DIRECTIVE: Reproduce all entries verbatim, with nothing added or dropped.
◇ ◇ ◇ ◇ ◇
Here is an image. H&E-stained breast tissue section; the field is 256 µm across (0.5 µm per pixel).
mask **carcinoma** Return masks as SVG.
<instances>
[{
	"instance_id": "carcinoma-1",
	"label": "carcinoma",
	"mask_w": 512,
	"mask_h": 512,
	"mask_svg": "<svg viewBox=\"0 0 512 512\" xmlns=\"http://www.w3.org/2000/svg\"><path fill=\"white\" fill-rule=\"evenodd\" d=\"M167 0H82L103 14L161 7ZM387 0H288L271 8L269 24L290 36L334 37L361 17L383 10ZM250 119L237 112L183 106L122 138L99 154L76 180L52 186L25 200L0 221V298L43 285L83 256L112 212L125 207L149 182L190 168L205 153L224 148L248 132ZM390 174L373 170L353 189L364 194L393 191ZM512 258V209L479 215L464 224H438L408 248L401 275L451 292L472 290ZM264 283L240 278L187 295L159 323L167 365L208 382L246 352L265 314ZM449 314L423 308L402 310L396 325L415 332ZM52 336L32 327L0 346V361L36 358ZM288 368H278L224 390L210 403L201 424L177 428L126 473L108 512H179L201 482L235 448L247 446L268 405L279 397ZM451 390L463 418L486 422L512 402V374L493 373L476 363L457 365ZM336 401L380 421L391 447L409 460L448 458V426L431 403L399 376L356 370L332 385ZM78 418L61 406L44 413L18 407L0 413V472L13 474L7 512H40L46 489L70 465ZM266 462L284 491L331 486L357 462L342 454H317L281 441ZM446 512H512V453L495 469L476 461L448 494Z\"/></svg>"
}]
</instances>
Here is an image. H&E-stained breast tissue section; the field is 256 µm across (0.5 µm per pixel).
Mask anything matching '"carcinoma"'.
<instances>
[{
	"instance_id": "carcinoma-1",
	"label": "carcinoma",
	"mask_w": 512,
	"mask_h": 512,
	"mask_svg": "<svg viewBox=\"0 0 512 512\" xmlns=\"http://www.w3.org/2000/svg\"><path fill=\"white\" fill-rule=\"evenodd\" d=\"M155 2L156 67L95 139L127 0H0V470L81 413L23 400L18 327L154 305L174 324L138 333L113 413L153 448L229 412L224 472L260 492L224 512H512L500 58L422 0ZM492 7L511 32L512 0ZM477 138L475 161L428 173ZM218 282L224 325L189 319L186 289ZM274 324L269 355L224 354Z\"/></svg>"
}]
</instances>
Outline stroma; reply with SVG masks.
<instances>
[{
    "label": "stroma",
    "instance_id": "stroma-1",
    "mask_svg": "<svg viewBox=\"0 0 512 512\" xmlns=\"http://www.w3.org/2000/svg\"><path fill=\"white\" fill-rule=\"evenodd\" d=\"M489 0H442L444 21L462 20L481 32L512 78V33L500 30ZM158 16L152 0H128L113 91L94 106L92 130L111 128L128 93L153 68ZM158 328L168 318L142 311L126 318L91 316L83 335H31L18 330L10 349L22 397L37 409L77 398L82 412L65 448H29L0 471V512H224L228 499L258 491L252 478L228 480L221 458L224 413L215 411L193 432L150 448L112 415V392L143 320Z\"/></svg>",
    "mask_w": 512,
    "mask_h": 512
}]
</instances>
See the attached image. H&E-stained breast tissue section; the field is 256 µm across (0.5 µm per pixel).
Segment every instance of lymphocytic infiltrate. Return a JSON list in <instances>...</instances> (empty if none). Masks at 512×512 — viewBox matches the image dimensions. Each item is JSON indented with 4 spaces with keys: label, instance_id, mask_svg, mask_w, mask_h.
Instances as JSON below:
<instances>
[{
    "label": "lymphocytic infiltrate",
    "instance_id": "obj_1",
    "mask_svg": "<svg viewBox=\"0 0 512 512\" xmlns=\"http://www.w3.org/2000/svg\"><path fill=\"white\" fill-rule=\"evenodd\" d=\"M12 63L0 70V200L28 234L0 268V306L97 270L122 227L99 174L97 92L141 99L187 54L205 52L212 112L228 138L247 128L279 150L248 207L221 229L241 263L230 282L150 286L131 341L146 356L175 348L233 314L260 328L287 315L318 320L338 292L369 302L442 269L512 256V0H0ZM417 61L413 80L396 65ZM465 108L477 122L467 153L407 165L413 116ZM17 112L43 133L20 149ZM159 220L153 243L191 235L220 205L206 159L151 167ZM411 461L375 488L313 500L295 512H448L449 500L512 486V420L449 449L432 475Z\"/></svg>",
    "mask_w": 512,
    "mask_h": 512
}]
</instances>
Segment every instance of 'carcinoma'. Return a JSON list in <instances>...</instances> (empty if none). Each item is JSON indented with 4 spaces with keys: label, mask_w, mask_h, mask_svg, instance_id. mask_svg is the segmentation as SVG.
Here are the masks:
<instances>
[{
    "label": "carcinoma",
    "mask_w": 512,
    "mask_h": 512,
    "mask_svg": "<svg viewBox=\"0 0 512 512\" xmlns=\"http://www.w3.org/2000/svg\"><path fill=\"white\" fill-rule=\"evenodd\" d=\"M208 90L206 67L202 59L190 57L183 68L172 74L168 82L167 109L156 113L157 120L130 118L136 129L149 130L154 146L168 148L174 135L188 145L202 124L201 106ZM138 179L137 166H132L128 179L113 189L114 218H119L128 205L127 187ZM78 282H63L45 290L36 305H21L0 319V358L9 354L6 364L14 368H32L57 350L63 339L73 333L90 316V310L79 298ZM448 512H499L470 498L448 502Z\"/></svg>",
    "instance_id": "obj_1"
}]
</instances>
◇ ◇ ◇ ◇ ◇
ANSWER TO THIS EXERCISE:
Here is an image. H&E-stained breast tissue section; the field is 256 µm across (0.5 µm per pixel).
mask **carcinoma** Return masks as SVG.
<instances>
[{
	"instance_id": "carcinoma-1",
	"label": "carcinoma",
	"mask_w": 512,
	"mask_h": 512,
	"mask_svg": "<svg viewBox=\"0 0 512 512\" xmlns=\"http://www.w3.org/2000/svg\"><path fill=\"white\" fill-rule=\"evenodd\" d=\"M167 0H82L103 14L161 7ZM387 0H288L271 8L269 24L290 36L334 37L361 17L383 10ZM250 119L237 112L183 106L122 138L99 154L76 180L52 186L25 200L0 221V298L43 285L83 256L112 212L125 207L149 182L190 168L205 153L224 148L248 132ZM390 174L373 170L353 189L364 194L393 191ZM512 258V209L479 215L464 224H438L408 248L401 275L451 292L472 290ZM264 283L240 278L187 295L159 323L167 365L208 382L246 352L265 314ZM449 314L423 308L402 310L396 325L415 332ZM52 336L32 327L0 346V361L36 358ZM288 368H278L224 390L210 403L201 424L177 428L126 473L108 512H179L201 482L235 448L247 446L268 405L279 397ZM451 390L463 418L486 422L512 402V374L493 373L476 363L457 365ZM336 401L380 421L391 447L409 460L448 458V426L431 403L399 376L356 370L332 385ZM78 418L61 406L44 413L18 407L0 413V472L13 474L7 512H40L46 489L70 465ZM266 462L284 491L331 486L357 462L342 454H317L281 441ZM446 512H512V453L495 469L476 461L448 494Z\"/></svg>"
}]
</instances>
Here is an image. H&E-stained breast tissue section; the field is 256 µm across (0.5 µm per pixel).
Mask anything matching '"carcinoma"'.
<instances>
[{
	"instance_id": "carcinoma-1",
	"label": "carcinoma",
	"mask_w": 512,
	"mask_h": 512,
	"mask_svg": "<svg viewBox=\"0 0 512 512\" xmlns=\"http://www.w3.org/2000/svg\"><path fill=\"white\" fill-rule=\"evenodd\" d=\"M155 2L156 67L95 139L127 0H0V470L81 413L23 400L18 327L154 305L174 324L138 333L113 413L153 448L229 412L224 472L260 492L224 512H512L500 58L422 0ZM492 7L511 32L512 0ZM477 138L475 161L428 173ZM218 282L224 325L189 319L186 289ZM274 324L269 355L224 354Z\"/></svg>"
}]
</instances>
Outline stroma; reply with SVG masks.
<instances>
[{
    "label": "stroma",
    "instance_id": "stroma-1",
    "mask_svg": "<svg viewBox=\"0 0 512 512\" xmlns=\"http://www.w3.org/2000/svg\"><path fill=\"white\" fill-rule=\"evenodd\" d=\"M489 0H442L444 21L462 20L481 32L512 78V33L500 30ZM158 16L152 0H128L113 91L94 106L92 130L111 128L128 93L153 68ZM158 328L168 318L142 311L126 318L91 316L83 335H31L18 330L10 349L22 397L37 409L77 398L82 412L65 448H29L0 471V512H224L228 499L258 491L252 478L228 480L221 458L224 413L215 411L193 432L150 448L112 415V392L143 320Z\"/></svg>",
    "mask_w": 512,
    "mask_h": 512
}]
</instances>
See the attached image. H&E-stained breast tissue section; the field is 256 µm across (0.5 µm per pixel).
Segment every instance of lymphocytic infiltrate. Return a JSON list in <instances>...</instances> (empty if none). Masks at 512×512 — viewBox matches the image dimensions. Each item is JSON indented with 4 spaces with keys: label, instance_id, mask_svg, mask_w, mask_h.
Instances as JSON below:
<instances>
[{
    "label": "lymphocytic infiltrate",
    "instance_id": "obj_1",
    "mask_svg": "<svg viewBox=\"0 0 512 512\" xmlns=\"http://www.w3.org/2000/svg\"><path fill=\"white\" fill-rule=\"evenodd\" d=\"M12 63L0 70V200L28 234L0 268V306L97 270L122 227L99 174L97 92L141 99L187 54L205 52L212 112L228 138L247 128L279 150L248 207L221 229L241 263L230 282L150 286L131 341L146 356L175 348L233 314L260 328L287 315L318 320L338 292L369 302L442 269L512 256V0H0ZM417 61L413 80L396 65ZM465 108L477 122L467 153L407 165L413 116ZM17 112L43 133L20 149ZM159 220L153 243L191 235L220 205L206 159L151 167ZM411 461L375 488L313 500L295 512H448L449 500L512 486V420L449 449L432 475Z\"/></svg>",
    "mask_w": 512,
    "mask_h": 512
}]
</instances>
Segment every instance of 'carcinoma'. Return a JSON list in <instances>...</instances> (empty if none). Each item is JSON indented with 4 spaces with keys: label, mask_w, mask_h, mask_svg, instance_id. mask_svg is the segmentation as SVG.
Here are the masks:
<instances>
[{
    "label": "carcinoma",
    "mask_w": 512,
    "mask_h": 512,
    "mask_svg": "<svg viewBox=\"0 0 512 512\" xmlns=\"http://www.w3.org/2000/svg\"><path fill=\"white\" fill-rule=\"evenodd\" d=\"M208 90L206 67L202 59L190 57L183 68L172 74L168 82L167 109L156 113L157 120L130 118L136 129L149 130L154 146L168 148L174 135L188 145L202 124L201 106ZM138 179L137 166H132L128 179L113 189L114 218H119L128 205L127 187ZM78 282H63L45 290L36 305H21L0 319V358L9 354L6 364L14 368H32L57 350L63 339L73 333L90 316V310L79 298ZM448 512H499L470 498L448 502Z\"/></svg>",
    "instance_id": "obj_1"
}]
</instances>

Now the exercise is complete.